▶ [ACTIVITY]
The response should be an exact repetition of all the entries.

▶ [RECORDS SUPPLIED]
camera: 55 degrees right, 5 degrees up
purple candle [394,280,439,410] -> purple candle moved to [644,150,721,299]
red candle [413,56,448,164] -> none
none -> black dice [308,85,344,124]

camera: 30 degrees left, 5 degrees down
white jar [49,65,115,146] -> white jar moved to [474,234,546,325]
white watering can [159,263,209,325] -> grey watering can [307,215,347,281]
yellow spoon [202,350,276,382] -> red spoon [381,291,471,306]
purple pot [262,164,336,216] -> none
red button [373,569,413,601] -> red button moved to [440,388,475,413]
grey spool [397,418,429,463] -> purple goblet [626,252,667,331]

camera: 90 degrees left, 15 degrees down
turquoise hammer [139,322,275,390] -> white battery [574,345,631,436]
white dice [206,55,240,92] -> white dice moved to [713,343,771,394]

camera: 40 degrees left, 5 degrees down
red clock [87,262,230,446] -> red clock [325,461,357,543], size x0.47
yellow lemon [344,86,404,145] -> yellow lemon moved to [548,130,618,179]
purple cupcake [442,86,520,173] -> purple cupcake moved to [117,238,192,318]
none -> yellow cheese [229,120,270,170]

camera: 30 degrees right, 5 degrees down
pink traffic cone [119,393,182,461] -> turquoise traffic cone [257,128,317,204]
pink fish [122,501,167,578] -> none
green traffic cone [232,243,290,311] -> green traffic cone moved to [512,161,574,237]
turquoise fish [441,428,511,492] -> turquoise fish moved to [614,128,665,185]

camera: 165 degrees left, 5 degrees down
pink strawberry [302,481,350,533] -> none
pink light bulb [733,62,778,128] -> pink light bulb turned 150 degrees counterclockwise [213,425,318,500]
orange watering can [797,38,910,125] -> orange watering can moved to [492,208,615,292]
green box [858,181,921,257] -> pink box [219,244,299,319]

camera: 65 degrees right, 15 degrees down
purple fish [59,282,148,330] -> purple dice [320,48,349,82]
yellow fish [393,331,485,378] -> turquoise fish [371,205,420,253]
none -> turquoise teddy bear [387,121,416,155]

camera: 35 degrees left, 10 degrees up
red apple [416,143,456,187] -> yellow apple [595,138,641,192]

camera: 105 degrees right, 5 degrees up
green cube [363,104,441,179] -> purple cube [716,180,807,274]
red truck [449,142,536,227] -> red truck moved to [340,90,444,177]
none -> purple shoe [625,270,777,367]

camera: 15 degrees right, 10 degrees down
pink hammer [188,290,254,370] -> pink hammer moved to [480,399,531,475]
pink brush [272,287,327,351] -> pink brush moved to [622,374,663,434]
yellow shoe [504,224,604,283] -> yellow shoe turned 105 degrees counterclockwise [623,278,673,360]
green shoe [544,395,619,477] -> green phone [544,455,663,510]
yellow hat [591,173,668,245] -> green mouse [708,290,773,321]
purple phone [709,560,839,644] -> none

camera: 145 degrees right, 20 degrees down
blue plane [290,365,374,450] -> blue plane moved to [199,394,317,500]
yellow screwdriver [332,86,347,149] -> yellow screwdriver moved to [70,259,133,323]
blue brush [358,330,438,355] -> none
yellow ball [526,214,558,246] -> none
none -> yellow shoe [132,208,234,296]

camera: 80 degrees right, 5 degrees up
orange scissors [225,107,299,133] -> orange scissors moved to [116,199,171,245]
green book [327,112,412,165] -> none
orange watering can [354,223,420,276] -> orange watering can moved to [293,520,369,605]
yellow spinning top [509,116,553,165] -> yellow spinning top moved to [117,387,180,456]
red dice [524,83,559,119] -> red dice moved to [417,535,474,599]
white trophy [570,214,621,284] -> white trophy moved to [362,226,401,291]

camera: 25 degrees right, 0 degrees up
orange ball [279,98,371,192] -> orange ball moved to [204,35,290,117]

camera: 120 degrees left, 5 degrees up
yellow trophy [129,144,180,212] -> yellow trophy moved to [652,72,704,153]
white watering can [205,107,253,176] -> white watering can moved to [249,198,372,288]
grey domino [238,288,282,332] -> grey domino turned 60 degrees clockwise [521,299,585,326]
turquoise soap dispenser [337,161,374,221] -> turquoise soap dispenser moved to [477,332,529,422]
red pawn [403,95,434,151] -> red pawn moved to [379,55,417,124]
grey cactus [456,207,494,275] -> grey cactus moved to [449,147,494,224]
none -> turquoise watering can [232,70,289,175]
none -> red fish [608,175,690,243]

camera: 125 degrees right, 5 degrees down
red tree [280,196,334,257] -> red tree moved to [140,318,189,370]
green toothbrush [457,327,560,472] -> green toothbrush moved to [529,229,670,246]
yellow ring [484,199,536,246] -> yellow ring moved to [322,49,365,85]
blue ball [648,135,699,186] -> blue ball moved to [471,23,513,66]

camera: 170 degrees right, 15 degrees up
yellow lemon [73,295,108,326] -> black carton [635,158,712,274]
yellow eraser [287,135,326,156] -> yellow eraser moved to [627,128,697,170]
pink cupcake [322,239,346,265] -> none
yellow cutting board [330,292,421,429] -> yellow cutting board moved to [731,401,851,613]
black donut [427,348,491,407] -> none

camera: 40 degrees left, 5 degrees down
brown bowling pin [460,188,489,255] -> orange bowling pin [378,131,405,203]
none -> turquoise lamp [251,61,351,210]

▶ [SOLUTION FOR THIS EXERCISE]
camera: 55 degrees right, 5 degrees up
purple candle [394,280,439,410] -> purple candle moved to [644,150,721,299]
red candle [413,56,448,164] -> none
none -> black dice [308,85,344,124]

camera: 30 degrees left, 5 degrees down
white jar [49,65,115,146] -> white jar moved to [474,234,546,325]
white watering can [159,263,209,325] -> grey watering can [307,215,347,281]
yellow spoon [202,350,276,382] -> red spoon [381,291,471,306]
purple pot [262,164,336,216] -> none
red button [373,569,413,601] -> red button moved to [440,388,475,413]
grey spool [397,418,429,463] -> purple goblet [626,252,667,331]

camera: 90 degrees left, 15 degrees down
turquoise hammer [139,322,275,390] -> white battery [574,345,631,436]
white dice [206,55,240,92] -> white dice moved to [713,343,771,394]

camera: 40 degrees left, 5 degrees down
red clock [87,262,230,446] -> red clock [325,461,357,543], size x0.47
yellow lemon [344,86,404,145] -> yellow lemon moved to [548,130,618,179]
purple cupcake [442,86,520,173] -> purple cupcake moved to [117,238,192,318]
none -> yellow cheese [229,120,270,170]

camera: 30 degrees right, 5 degrees down
pink traffic cone [119,393,182,461] -> turquoise traffic cone [257,128,317,204]
pink fish [122,501,167,578] -> none
green traffic cone [232,243,290,311] -> green traffic cone moved to [512,161,574,237]
turquoise fish [441,428,511,492] -> turquoise fish moved to [614,128,665,185]

camera: 165 degrees left, 5 degrees down
pink strawberry [302,481,350,533] -> none
pink light bulb [733,62,778,128] -> pink light bulb turned 150 degrees counterclockwise [213,425,318,500]
orange watering can [797,38,910,125] -> orange watering can moved to [492,208,615,292]
green box [858,181,921,257] -> pink box [219,244,299,319]

camera: 65 degrees right, 15 degrees down
purple fish [59,282,148,330] -> purple dice [320,48,349,82]
yellow fish [393,331,485,378] -> turquoise fish [371,205,420,253]
none -> turquoise teddy bear [387,121,416,155]

camera: 35 degrees left, 10 degrees up
red apple [416,143,456,187] -> yellow apple [595,138,641,192]

camera: 105 degrees right, 5 degrees up
green cube [363,104,441,179] -> purple cube [716,180,807,274]
red truck [449,142,536,227] -> red truck moved to [340,90,444,177]
none -> purple shoe [625,270,777,367]

camera: 15 degrees right, 10 degrees down
pink hammer [188,290,254,370] -> pink hammer moved to [480,399,531,475]
pink brush [272,287,327,351] -> pink brush moved to [622,374,663,434]
yellow shoe [504,224,604,283] -> yellow shoe turned 105 degrees counterclockwise [623,278,673,360]
green shoe [544,395,619,477] -> green phone [544,455,663,510]
yellow hat [591,173,668,245] -> green mouse [708,290,773,321]
purple phone [709,560,839,644] -> none

camera: 145 degrees right, 20 degrees down
blue plane [290,365,374,450] -> blue plane moved to [199,394,317,500]
yellow screwdriver [332,86,347,149] -> yellow screwdriver moved to [70,259,133,323]
blue brush [358,330,438,355] -> none
yellow ball [526,214,558,246] -> none
none -> yellow shoe [132,208,234,296]

camera: 80 degrees right, 5 degrees up
orange scissors [225,107,299,133] -> orange scissors moved to [116,199,171,245]
green book [327,112,412,165] -> none
orange watering can [354,223,420,276] -> orange watering can moved to [293,520,369,605]
yellow spinning top [509,116,553,165] -> yellow spinning top moved to [117,387,180,456]
red dice [524,83,559,119] -> red dice moved to [417,535,474,599]
white trophy [570,214,621,284] -> white trophy moved to [362,226,401,291]

camera: 25 degrees right, 0 degrees up
orange ball [279,98,371,192] -> orange ball moved to [204,35,290,117]

camera: 120 degrees left, 5 degrees up
yellow trophy [129,144,180,212] -> yellow trophy moved to [652,72,704,153]
white watering can [205,107,253,176] -> white watering can moved to [249,198,372,288]
grey domino [238,288,282,332] -> grey domino turned 60 degrees clockwise [521,299,585,326]
turquoise soap dispenser [337,161,374,221] -> turquoise soap dispenser moved to [477,332,529,422]
red pawn [403,95,434,151] -> red pawn moved to [379,55,417,124]
grey cactus [456,207,494,275] -> grey cactus moved to [449,147,494,224]
none -> turquoise watering can [232,70,289,175]
none -> red fish [608,175,690,243]

camera: 125 degrees right, 5 degrees down
red tree [280,196,334,257] -> red tree moved to [140,318,189,370]
green toothbrush [457,327,560,472] -> green toothbrush moved to [529,229,670,246]
yellow ring [484,199,536,246] -> yellow ring moved to [322,49,365,85]
blue ball [648,135,699,186] -> blue ball moved to [471,23,513,66]

camera: 170 degrees right, 15 degrees up
yellow lemon [73,295,108,326] -> black carton [635,158,712,274]
yellow eraser [287,135,326,156] -> yellow eraser moved to [627,128,697,170]
pink cupcake [322,239,346,265] -> none
yellow cutting board [330,292,421,429] -> yellow cutting board moved to [731,401,851,613]
black donut [427,348,491,407] -> none

camera: 40 degrees left, 5 degrees down
brown bowling pin [460,188,489,255] -> orange bowling pin [378,131,405,203]
none -> turquoise lamp [251,61,351,210]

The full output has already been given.